** Recorded information follows **

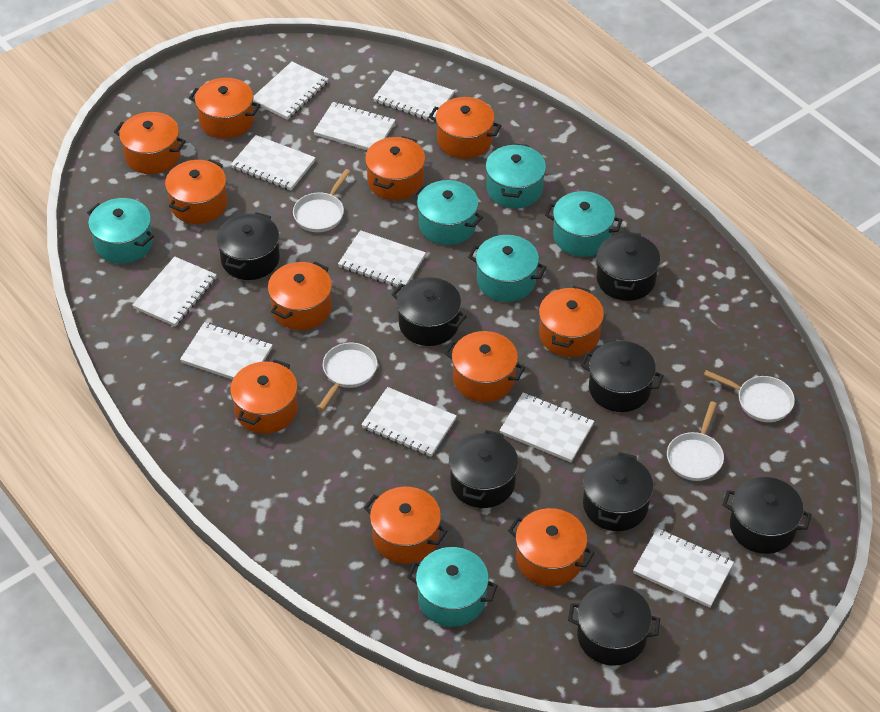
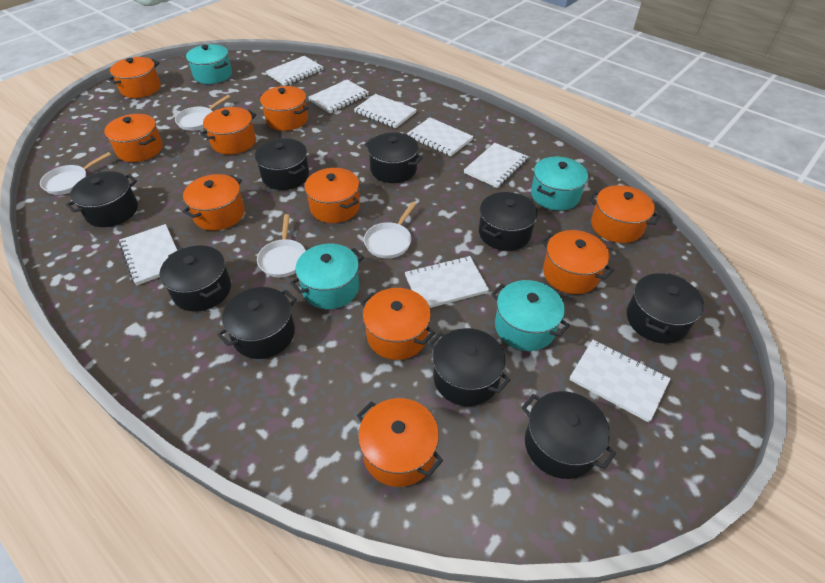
black pot: 8 -> 9
orange pot: 11 -> 10
turquoise pot: 6 -> 4
white notebook: 10 -> 8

** End of Recorded information **

▶ _What is needed_
Repeat each line of the material exactly, and drop any image it carries.

▶ _Exercise result_
black pot: 8 -> 9
orange pot: 11 -> 10
turquoise pot: 6 -> 4
white notebook: 10 -> 8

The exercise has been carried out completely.